STORED DATA:

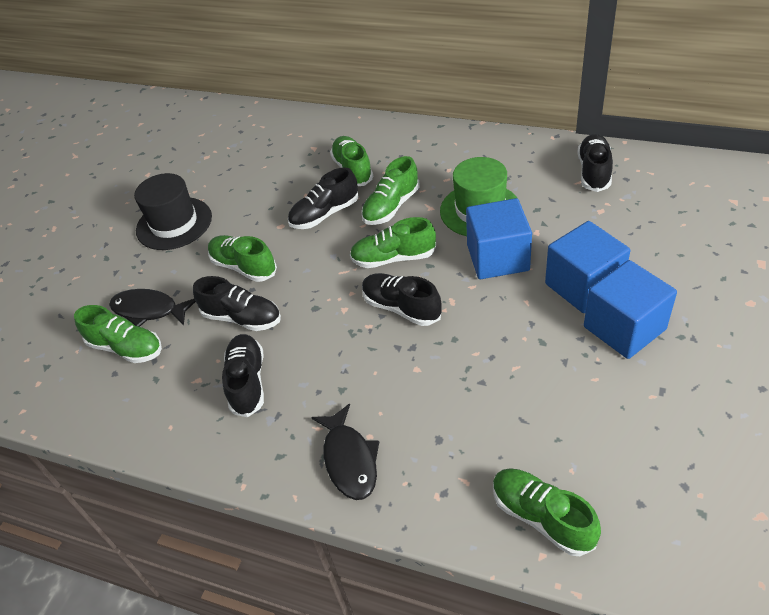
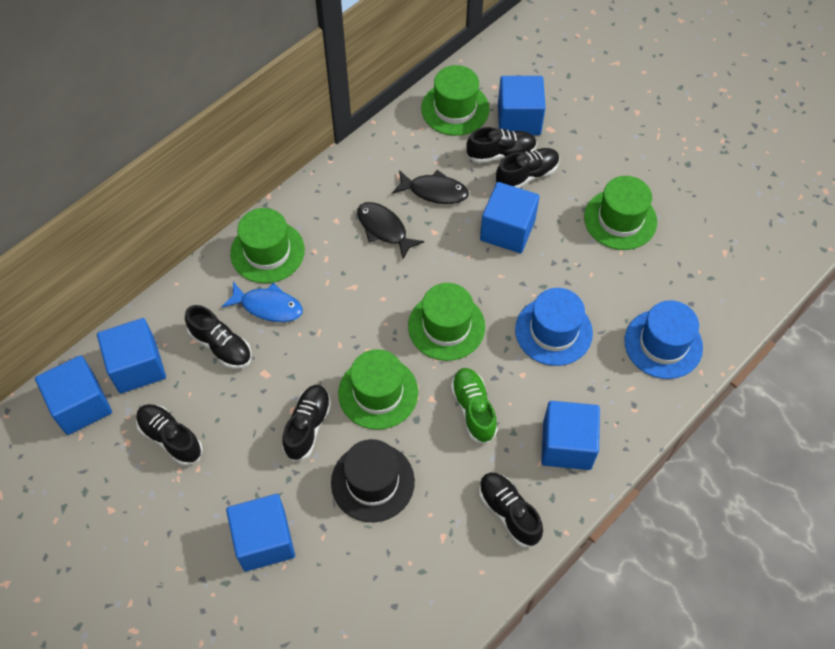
black shoe: 5 -> 6
blue cube: 3 -> 6
blue fish: 0 -> 1
blue hat: 0 -> 2
green hat: 1 -> 5
green shoe: 6 -> 1

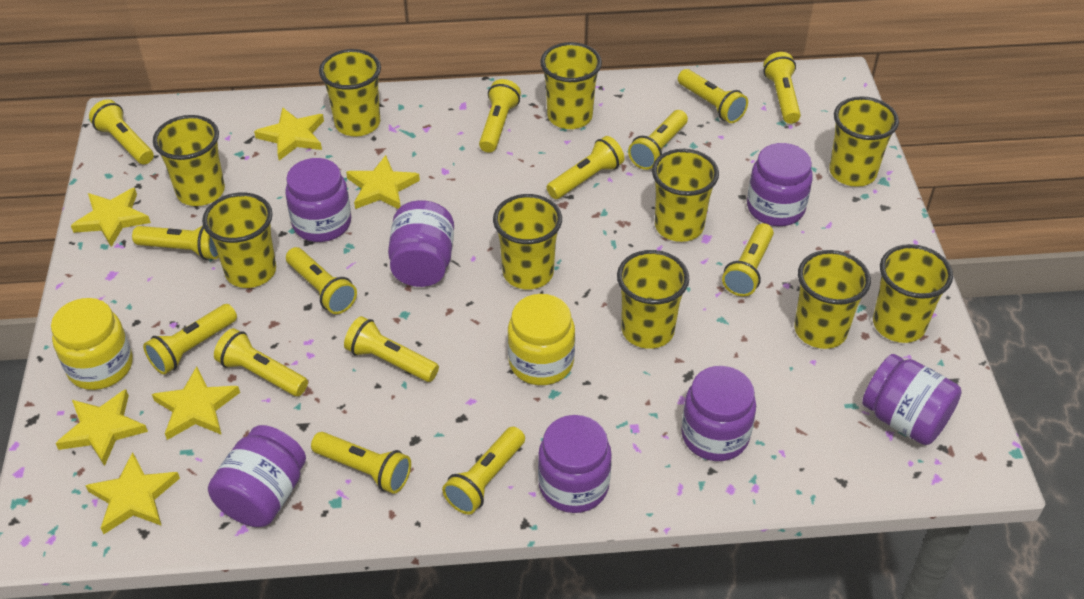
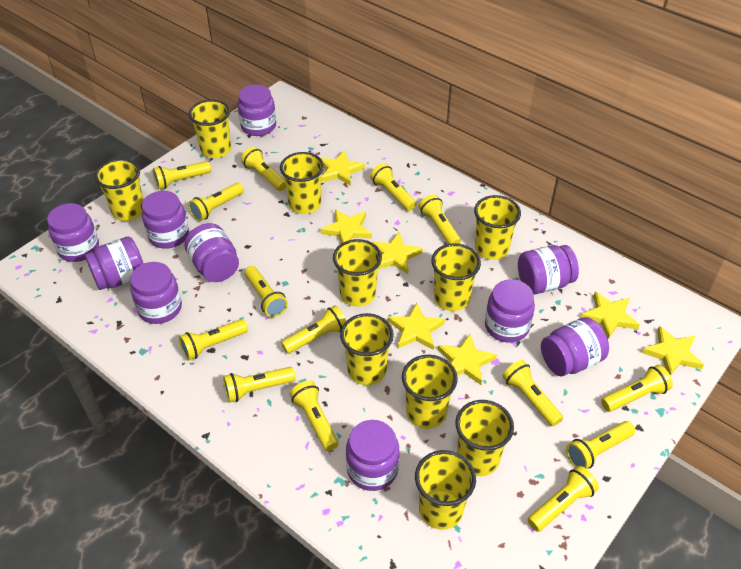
purple jar: 7 -> 10
yellow jar: 2 -> 0
yellow star: 6 -> 7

TASK OBJECTIVE: Omit the images and transcribe all of the records above word for word.

YOUR SOLUTION:
black shoe: 5 -> 6
blue cube: 3 -> 6
blue fish: 0 -> 1
blue hat: 0 -> 2
green hat: 1 -> 5
green shoe: 6 -> 1

purple jar: 7 -> 10
yellow jar: 2 -> 0
yellow star: 6 -> 7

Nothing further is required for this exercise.